■ **Dataset excerpts**

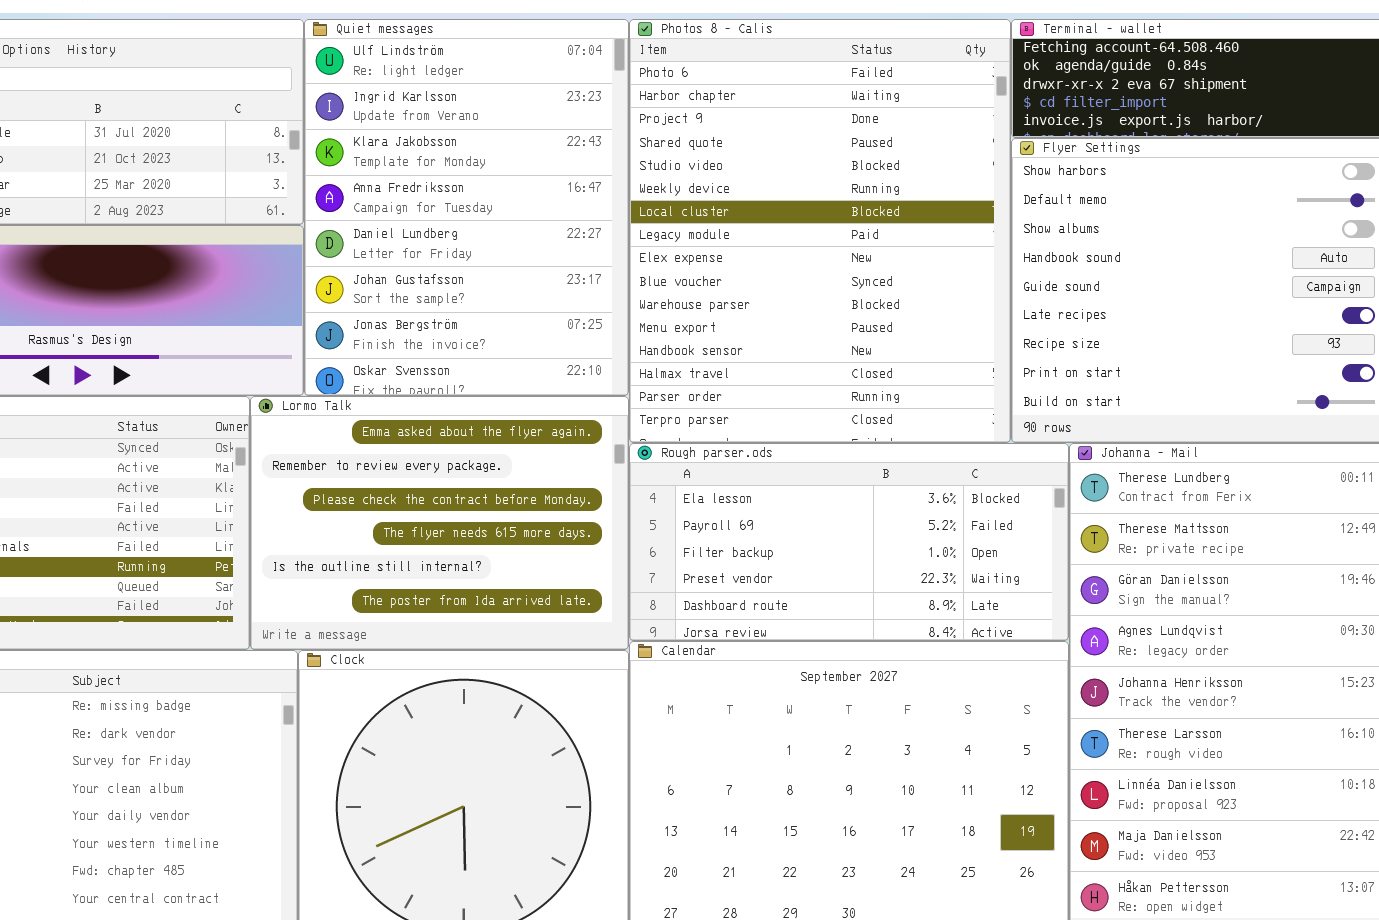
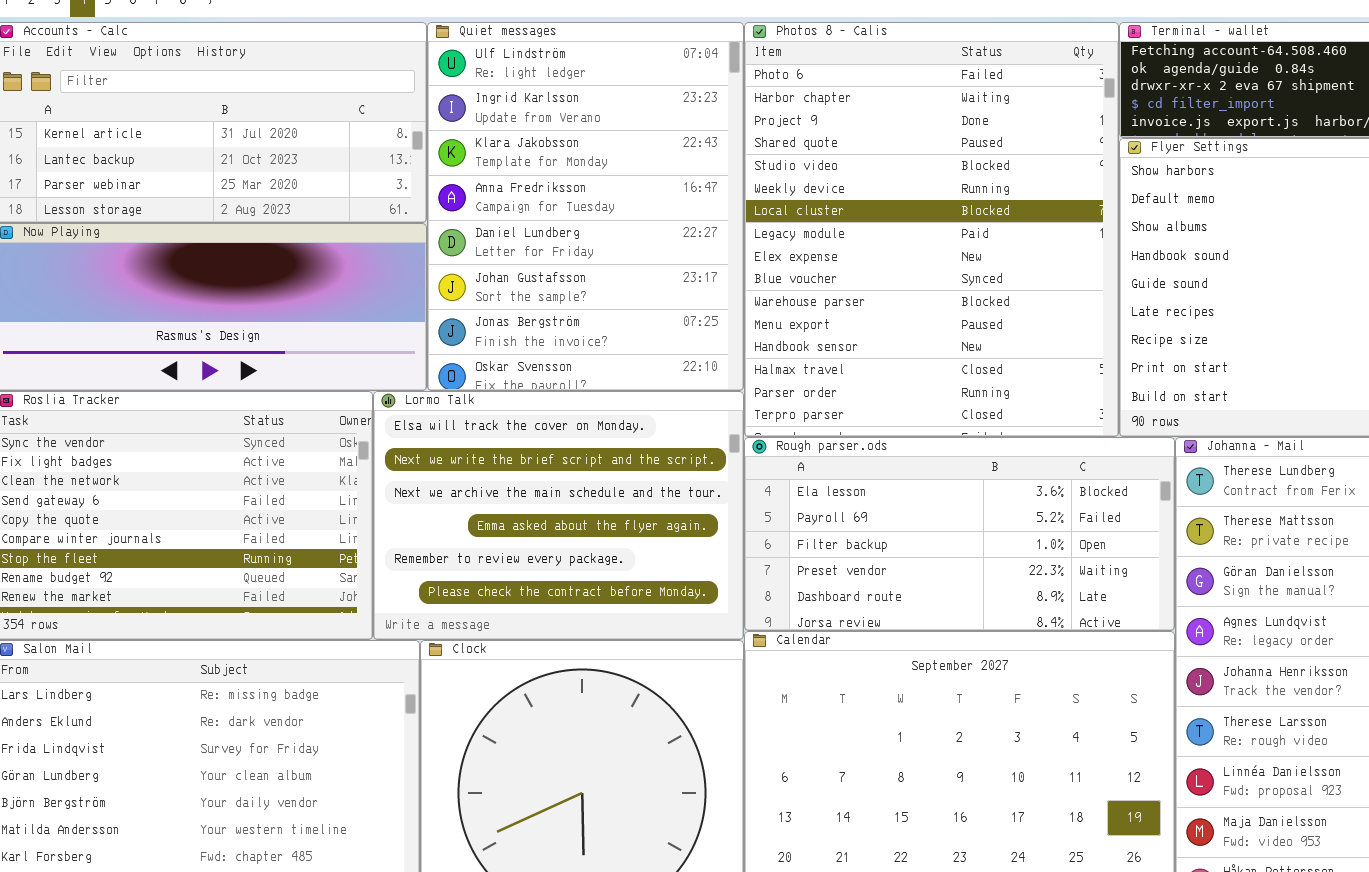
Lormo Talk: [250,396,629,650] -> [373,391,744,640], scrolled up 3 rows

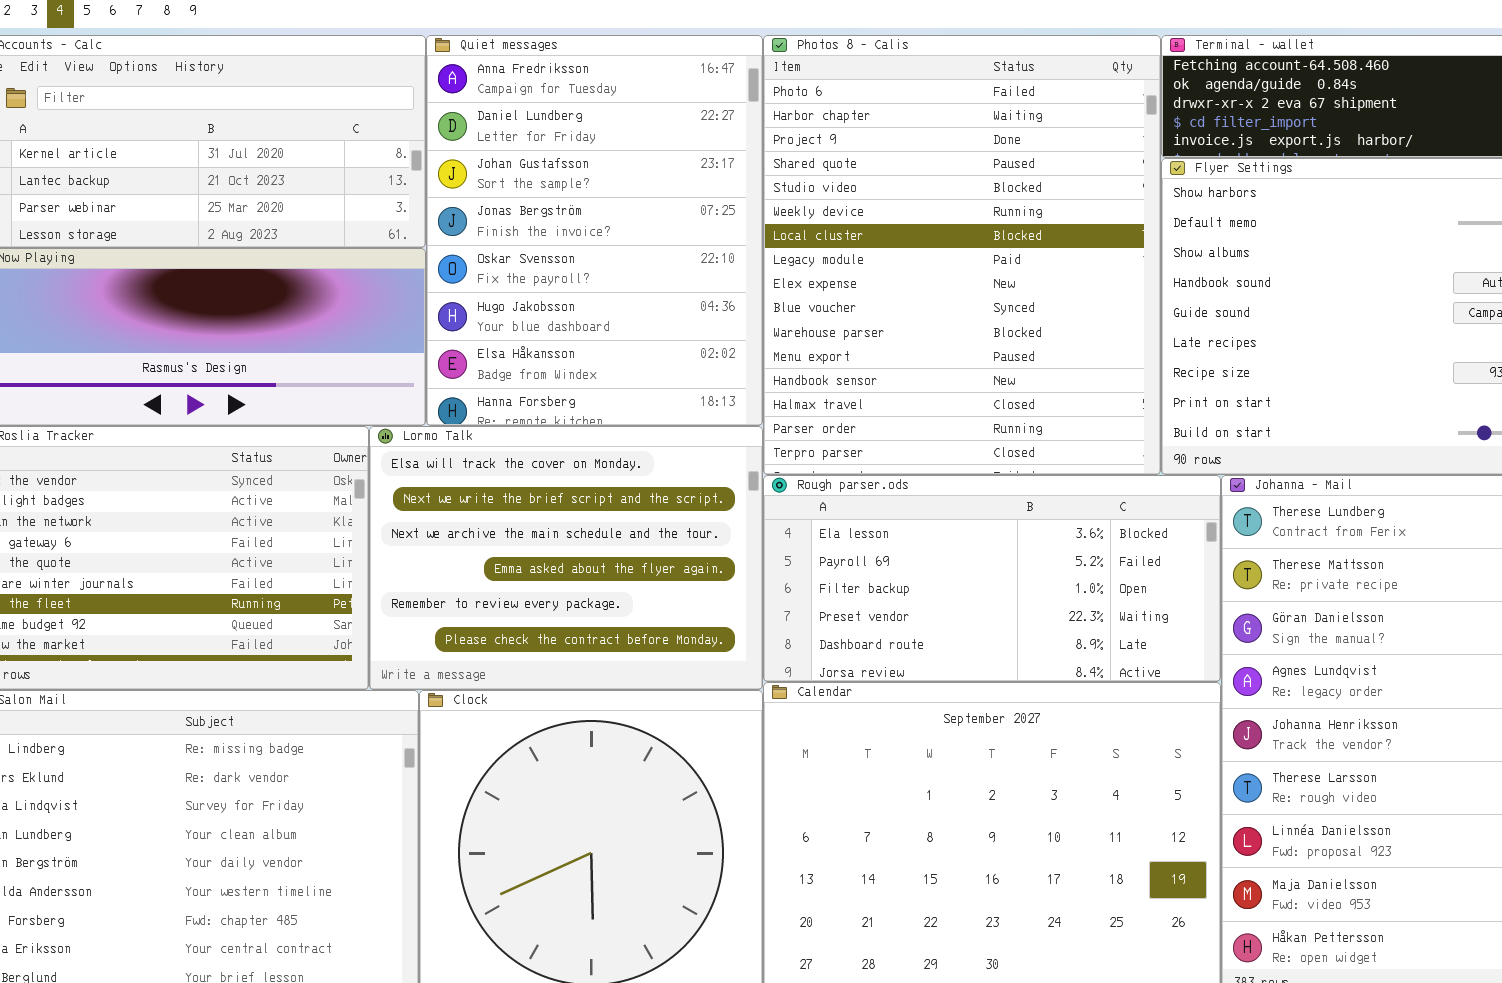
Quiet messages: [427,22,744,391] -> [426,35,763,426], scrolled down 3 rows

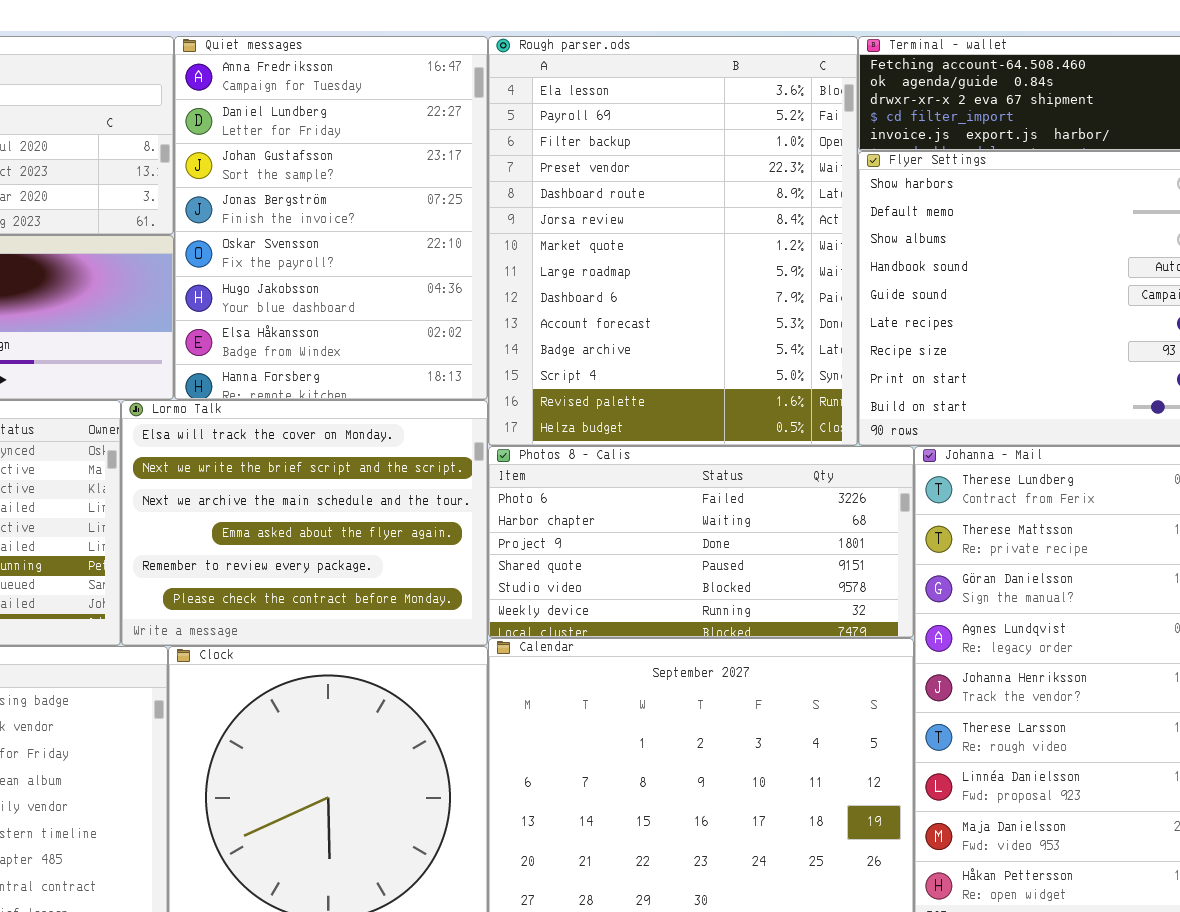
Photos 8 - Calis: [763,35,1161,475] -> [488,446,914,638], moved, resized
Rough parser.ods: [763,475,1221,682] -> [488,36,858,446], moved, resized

---

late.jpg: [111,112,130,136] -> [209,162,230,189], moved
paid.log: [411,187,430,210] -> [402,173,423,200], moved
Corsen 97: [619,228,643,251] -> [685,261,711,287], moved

--

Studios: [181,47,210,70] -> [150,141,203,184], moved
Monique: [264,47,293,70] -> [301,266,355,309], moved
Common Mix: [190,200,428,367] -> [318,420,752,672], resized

■ **Exercise brief**
Both end lines included, restate word for word the lines above from the line with "paid.log: [411,187,430,210] ->" to the line with "Corsen 97: [619,228,643,251]", and nothing else.

■ **Exercise solution**
paid.log: [411,187,430,210] -> [402,173,423,200], moved
Corsen 97: [619,228,643,251] -> [685,261,711,287], moved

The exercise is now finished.